What the task asks:
From the entries, return every line where the string "degrees" shows up.

** Records for this task follows **

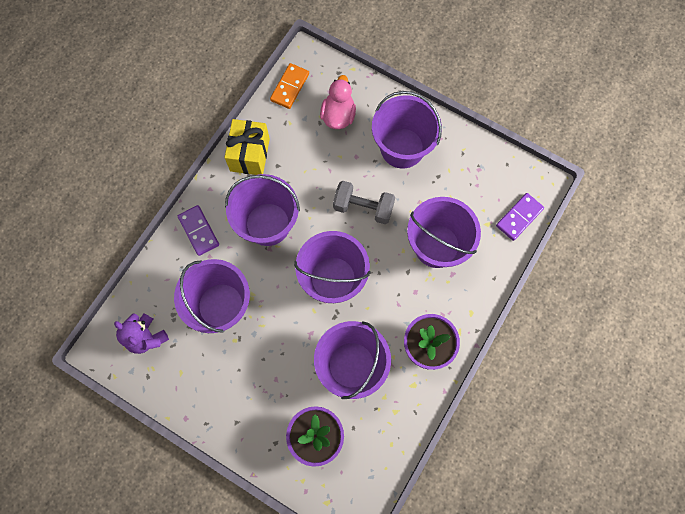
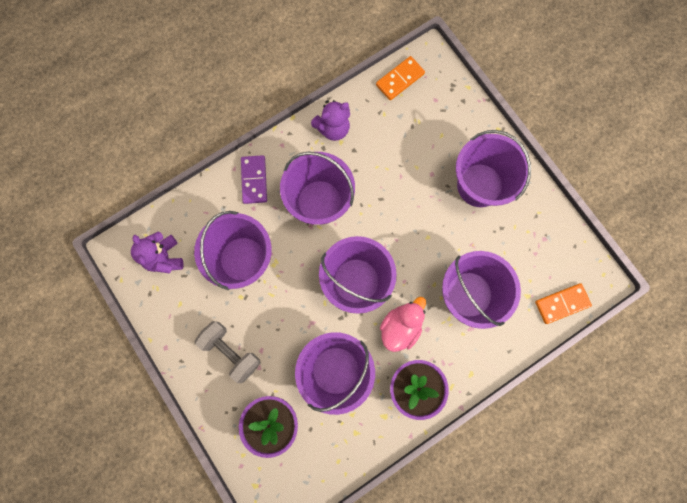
camera: 25 degrees right, 5 degrees up
(250, 154) = (333, 128): yellow gift -> purple teddy bear
(338, 115) = (433, 127): pink duck -> pink duck (400, 327)
(363, 207) = (415, 226): grey dumbbell -> grey dumbbell (231, 351)
(519, 217) = (562, 304): purple domino -> orange domino

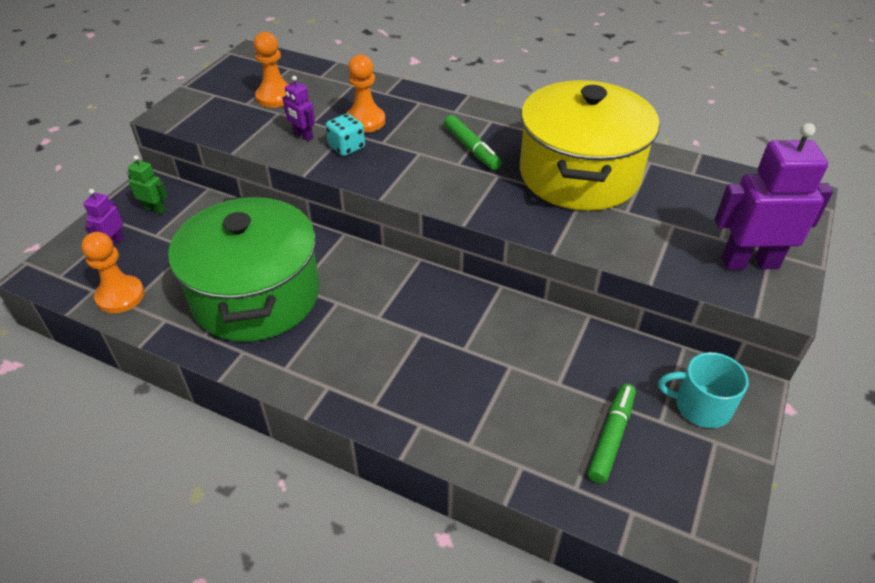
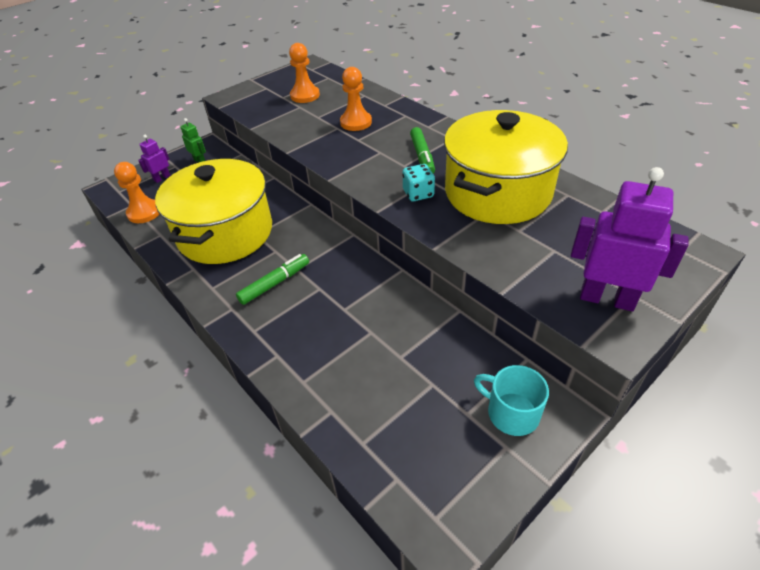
camera: 25 degrees right, 0 degrees up
(256, 296) = (225, 233): green pot -> yellow pot
(303, 135) = (305, 125): purple robot -> none
(347, 147) = (330, 138): turquoise dice -> turquoise dice (418, 194)
(611, 437) = (416, 413): green marker -> green marker (275, 283)

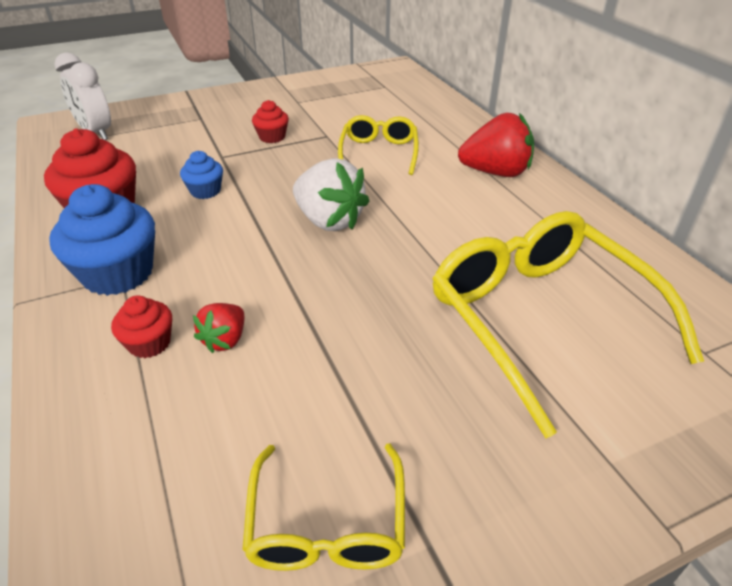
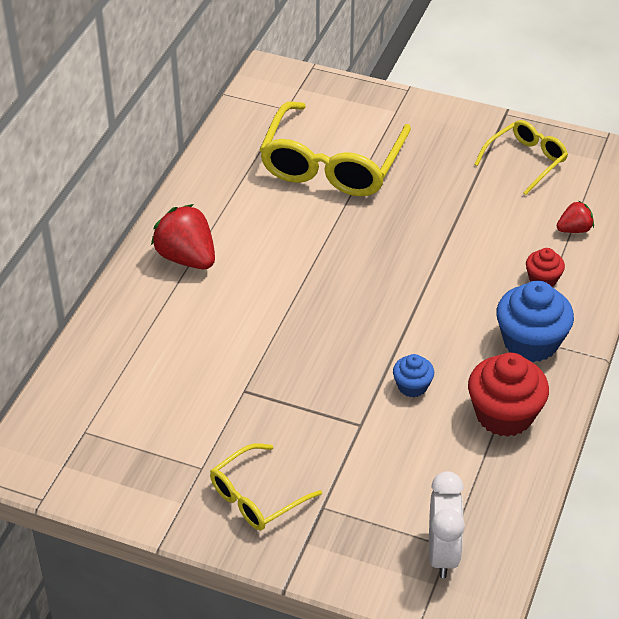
camera: 135 degrees left, 5 degrees up
(225, 340) = (501, 256): red strawberry -> red strawberry (574, 229)
(272, 137) = (291, 422): red cupcake -> none
(329, 221) = (357, 295): white strawberry -> none
(379, 153) = (234, 337): yellow glasses -> yellow glasses (257, 496)

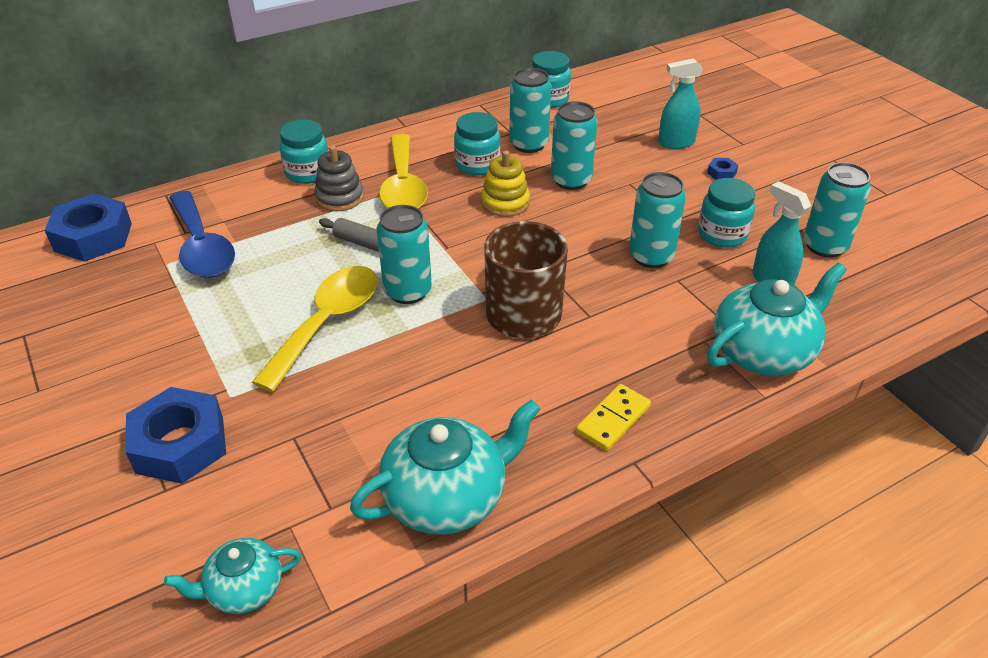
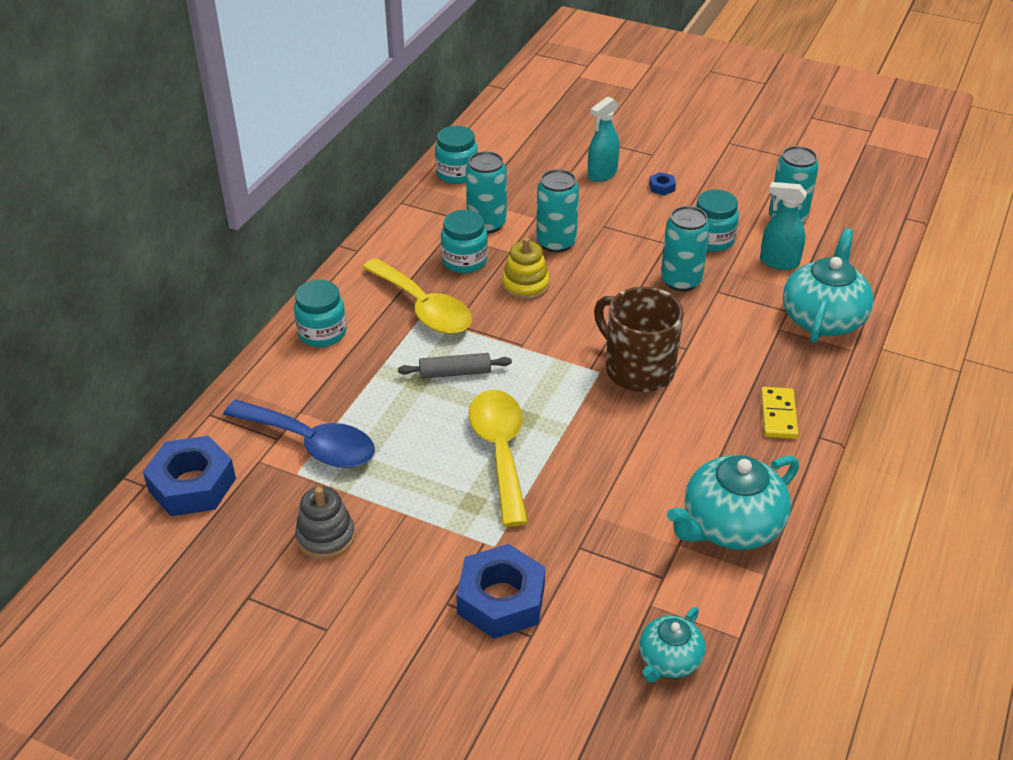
camera: 35 degrees left, 0 degrees up
(339, 197) = (380, 343): grey stacking toy -> grey stacking toy (326, 537)
(408, 291) = (533, 395): turquoise can -> none
(447, 497) = (730, 525): turquoise teapot -> turquoise teapot turned 150 degrees counterclockwise

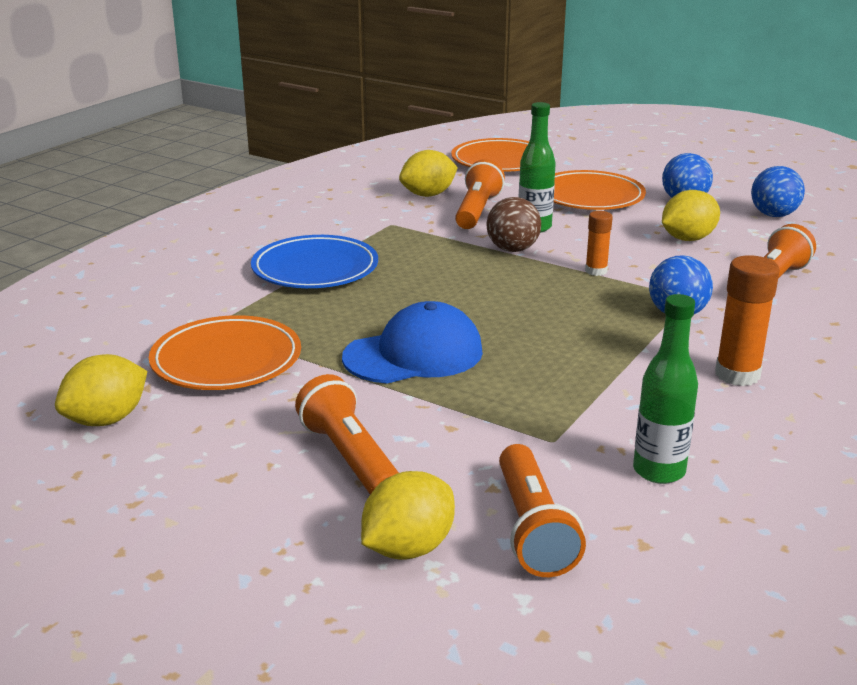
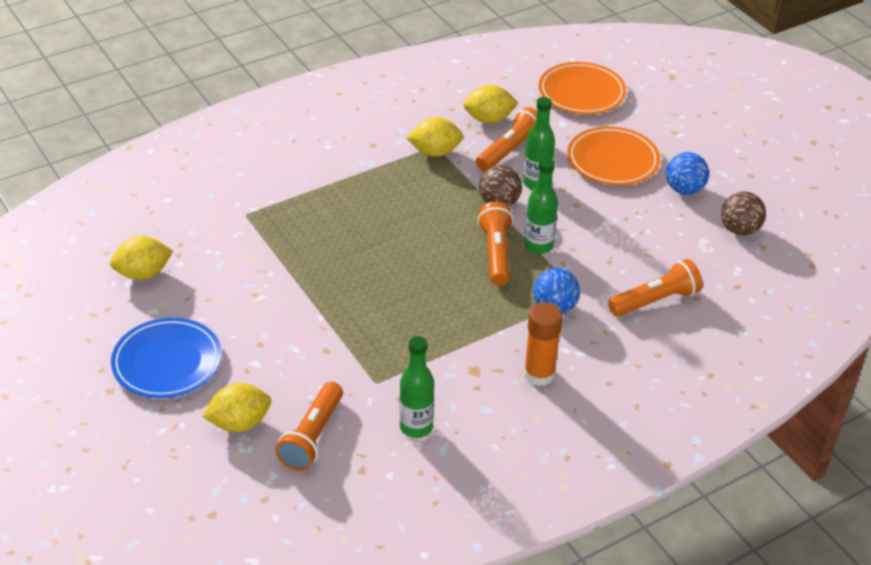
camera: 25 degrees right, 15 degrees up
(226, 360) = (236, 248): orange plate -> none
(315, 269) = (347, 179): blue plate -> blue plate (167, 362)
(350, 458) = (253, 352): orange flashlight -> orange flashlight (496, 253)
(414, 354) = (350, 283): blue cap -> none
(596, 271) = (538, 246): orange glue stick -> green bottle
(687, 239) = (641, 234): yellow lemon -> yellow lemon (435, 152)
(773, 215) = (739, 230): blue ball -> brown ball

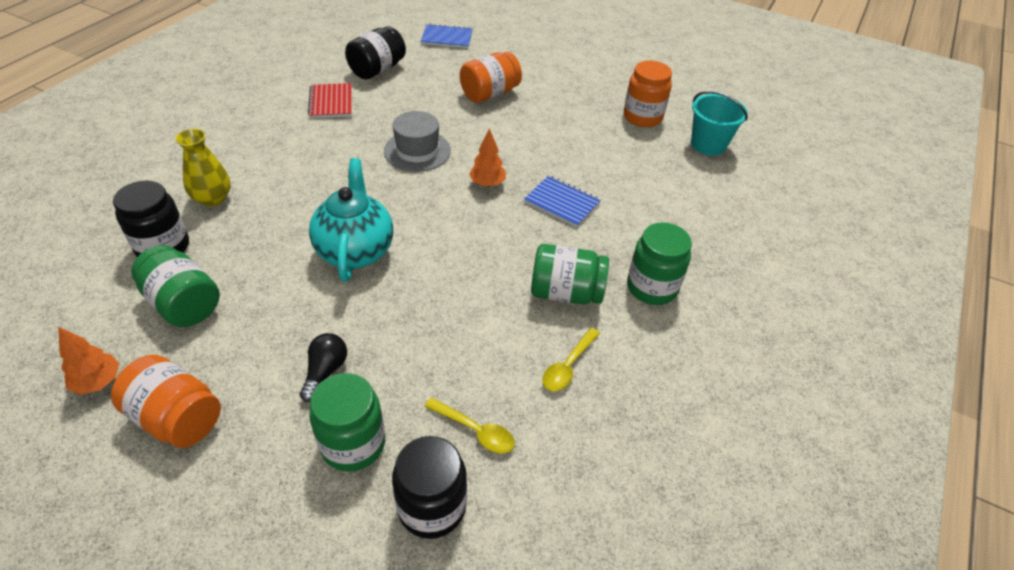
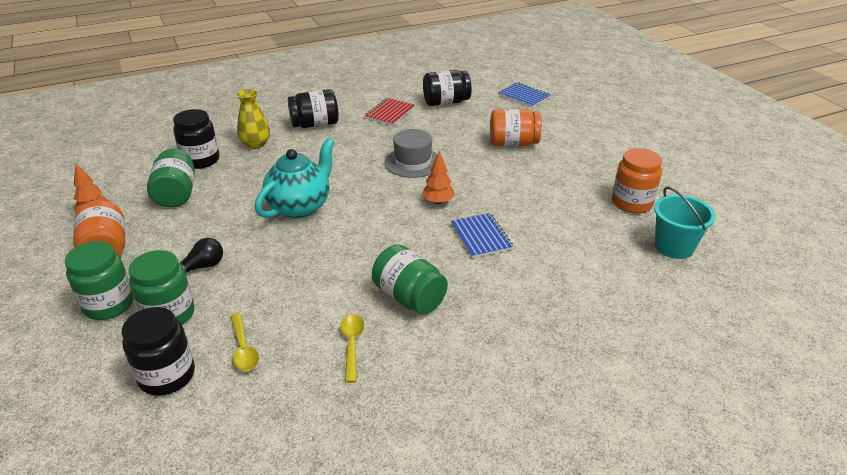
camera: 40 degrees right, 10 degrees down
(259, 146) = (315, 124): none -> black jar
(568, 366) = (352, 345): yellow spoon -> yellow spoon turned 105 degrees clockwise
(652, 287) = (483, 327): green jar -> green jar (109, 304)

** End of Records for this task **

Task result:
camera: 25 degrees right, 5 degrees up
camera: 25 degrees right, 0 degrees up
camera: 135 degrees left, 5 degrees up
camera: 35 degrees left, 0 degrees up
(447, 497) = (730, 525): turquoise teapot -> turquoise teapot turned 150 degrees counterclockwise
camera: 25 degrees right, 15 degrees up
camera: 40 degrees right, 10 degrees down
(568, 366) = (352, 345): yellow spoon -> yellow spoon turned 105 degrees clockwise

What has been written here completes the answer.